Start of DATA EXTRACTS

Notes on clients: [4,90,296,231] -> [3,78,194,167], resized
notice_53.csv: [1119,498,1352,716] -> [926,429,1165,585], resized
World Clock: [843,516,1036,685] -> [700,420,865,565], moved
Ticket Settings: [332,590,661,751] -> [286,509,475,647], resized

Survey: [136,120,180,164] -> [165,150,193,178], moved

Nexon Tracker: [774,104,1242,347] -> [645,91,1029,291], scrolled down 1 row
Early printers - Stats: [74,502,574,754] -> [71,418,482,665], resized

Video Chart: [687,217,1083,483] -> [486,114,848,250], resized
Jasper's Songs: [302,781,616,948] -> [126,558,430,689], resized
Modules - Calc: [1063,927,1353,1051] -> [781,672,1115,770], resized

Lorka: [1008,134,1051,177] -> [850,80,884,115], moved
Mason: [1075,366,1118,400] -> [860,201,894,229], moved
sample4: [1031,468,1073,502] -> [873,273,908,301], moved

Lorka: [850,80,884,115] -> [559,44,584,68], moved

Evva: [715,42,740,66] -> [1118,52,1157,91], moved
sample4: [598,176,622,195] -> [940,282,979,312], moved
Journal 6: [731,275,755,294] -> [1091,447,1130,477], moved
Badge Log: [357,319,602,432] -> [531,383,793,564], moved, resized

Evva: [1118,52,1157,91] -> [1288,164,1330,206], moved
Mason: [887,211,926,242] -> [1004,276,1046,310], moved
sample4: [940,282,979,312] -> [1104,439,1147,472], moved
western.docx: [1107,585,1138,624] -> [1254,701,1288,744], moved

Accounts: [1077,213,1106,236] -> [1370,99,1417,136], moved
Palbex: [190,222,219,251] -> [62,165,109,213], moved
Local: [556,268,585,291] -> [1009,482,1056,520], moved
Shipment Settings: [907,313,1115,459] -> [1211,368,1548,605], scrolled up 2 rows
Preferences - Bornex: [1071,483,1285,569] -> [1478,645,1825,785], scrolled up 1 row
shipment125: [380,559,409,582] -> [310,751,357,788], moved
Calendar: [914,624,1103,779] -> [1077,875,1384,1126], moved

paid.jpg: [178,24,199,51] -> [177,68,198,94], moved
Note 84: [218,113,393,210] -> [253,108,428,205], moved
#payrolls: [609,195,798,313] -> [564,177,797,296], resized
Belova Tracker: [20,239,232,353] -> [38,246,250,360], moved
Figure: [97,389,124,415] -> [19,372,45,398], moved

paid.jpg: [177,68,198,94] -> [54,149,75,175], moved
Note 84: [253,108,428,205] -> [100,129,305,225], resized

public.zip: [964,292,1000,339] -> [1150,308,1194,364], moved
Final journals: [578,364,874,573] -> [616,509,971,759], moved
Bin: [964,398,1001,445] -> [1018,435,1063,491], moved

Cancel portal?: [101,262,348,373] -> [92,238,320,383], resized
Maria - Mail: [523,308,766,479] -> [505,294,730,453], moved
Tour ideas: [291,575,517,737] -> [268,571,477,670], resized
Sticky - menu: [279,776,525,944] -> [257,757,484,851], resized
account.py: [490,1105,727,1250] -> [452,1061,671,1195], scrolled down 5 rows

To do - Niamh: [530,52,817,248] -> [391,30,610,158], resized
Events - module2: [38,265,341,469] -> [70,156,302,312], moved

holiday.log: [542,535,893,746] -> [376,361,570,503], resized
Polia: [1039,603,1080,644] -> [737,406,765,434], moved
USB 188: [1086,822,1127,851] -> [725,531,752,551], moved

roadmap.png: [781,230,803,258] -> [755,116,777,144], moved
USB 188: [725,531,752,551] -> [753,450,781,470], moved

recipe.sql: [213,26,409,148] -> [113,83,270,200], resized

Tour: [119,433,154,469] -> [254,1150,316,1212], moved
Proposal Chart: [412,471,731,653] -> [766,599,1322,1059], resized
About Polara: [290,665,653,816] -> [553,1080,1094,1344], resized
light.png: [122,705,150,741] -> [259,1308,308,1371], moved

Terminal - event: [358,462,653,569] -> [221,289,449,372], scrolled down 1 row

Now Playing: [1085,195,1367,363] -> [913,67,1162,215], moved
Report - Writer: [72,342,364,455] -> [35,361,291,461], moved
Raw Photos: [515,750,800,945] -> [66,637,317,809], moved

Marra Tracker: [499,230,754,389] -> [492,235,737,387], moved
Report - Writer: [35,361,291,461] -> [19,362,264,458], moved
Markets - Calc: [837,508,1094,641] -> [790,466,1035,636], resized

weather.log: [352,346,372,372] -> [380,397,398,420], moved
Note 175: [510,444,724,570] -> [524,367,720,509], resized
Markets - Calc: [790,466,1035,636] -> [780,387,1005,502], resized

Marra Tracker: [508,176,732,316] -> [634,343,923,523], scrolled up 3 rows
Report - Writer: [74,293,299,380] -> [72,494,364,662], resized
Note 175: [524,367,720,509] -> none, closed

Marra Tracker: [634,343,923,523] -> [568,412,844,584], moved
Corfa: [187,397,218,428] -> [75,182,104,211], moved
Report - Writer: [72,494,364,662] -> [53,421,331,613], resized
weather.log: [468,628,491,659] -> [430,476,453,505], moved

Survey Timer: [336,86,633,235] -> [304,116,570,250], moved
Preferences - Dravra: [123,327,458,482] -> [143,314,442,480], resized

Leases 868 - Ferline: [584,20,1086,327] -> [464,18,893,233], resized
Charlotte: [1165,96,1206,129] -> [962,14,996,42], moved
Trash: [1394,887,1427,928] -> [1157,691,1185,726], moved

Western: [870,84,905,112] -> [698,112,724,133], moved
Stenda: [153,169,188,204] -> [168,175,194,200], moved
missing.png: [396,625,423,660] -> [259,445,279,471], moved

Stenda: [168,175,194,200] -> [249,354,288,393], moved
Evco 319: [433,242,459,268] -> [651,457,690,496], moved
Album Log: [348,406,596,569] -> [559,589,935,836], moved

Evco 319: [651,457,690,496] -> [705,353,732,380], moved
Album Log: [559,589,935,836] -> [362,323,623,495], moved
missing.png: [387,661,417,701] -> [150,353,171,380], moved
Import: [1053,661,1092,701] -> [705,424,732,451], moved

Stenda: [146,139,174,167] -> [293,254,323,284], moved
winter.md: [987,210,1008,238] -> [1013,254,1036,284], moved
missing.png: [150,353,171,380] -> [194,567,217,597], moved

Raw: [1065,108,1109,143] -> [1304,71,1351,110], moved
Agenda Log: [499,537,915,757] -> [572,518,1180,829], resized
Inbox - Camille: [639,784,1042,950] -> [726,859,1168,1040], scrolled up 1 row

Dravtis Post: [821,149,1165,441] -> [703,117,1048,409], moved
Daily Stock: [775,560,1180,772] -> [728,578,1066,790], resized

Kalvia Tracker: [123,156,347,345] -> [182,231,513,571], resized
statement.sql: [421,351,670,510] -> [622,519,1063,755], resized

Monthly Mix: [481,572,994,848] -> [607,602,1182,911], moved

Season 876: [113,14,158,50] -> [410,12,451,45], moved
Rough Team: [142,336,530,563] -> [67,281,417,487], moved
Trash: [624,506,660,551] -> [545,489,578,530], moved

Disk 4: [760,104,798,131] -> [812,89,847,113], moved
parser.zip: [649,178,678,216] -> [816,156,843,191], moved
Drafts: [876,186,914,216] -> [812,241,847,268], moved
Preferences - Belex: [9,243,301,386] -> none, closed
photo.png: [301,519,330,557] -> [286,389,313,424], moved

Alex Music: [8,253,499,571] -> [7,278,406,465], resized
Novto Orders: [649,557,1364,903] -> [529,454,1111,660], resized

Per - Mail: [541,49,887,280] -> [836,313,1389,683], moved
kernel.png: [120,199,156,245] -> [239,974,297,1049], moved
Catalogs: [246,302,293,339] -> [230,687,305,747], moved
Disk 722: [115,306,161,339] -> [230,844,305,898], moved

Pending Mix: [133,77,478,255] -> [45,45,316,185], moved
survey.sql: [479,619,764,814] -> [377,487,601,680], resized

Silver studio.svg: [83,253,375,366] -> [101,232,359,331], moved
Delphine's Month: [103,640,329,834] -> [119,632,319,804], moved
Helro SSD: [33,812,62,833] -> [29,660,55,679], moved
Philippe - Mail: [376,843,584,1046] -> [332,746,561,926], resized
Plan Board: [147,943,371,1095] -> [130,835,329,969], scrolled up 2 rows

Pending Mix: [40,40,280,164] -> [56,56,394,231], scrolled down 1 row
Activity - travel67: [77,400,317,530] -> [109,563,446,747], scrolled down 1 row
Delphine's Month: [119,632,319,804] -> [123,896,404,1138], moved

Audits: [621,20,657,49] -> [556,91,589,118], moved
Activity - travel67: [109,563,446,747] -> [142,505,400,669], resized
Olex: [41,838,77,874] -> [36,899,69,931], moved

End of DATA EXTRACTS

## WHAT IS REQUIRED
Both end lines included, restate word for word the lines above from the line with "paid.jpg: [177,68,198,94] ->" to the line with "To do - Niamh: [530,52,817,248]", and nothing else.

## ANSWER BOX
paid.jpg: [177,68,198,94] -> [54,149,75,175], moved
Note 84: [253,108,428,205] -> [100,129,305,225], resized

public.zip: [964,292,1000,339] -> [1150,308,1194,364], moved
Final journals: [578,364,874,573] -> [616,509,971,759], moved
Bin: [964,398,1001,445] -> [1018,435,1063,491], moved

Cancel portal?: [101,262,348,373] -> [92,238,320,383], resized
Maria - Mail: [523,308,766,479] -> [505,294,730,453], moved
Tour ideas: [291,575,517,737] -> [268,571,477,670], resized
Sticky - menu: [279,776,525,944] -> [257,757,484,851], resized
account.py: [490,1105,727,1250] -> [452,1061,671,1195], scrolled down 5 rows

To do - Niamh: [530,52,817,248] -> [391,30,610,158], resized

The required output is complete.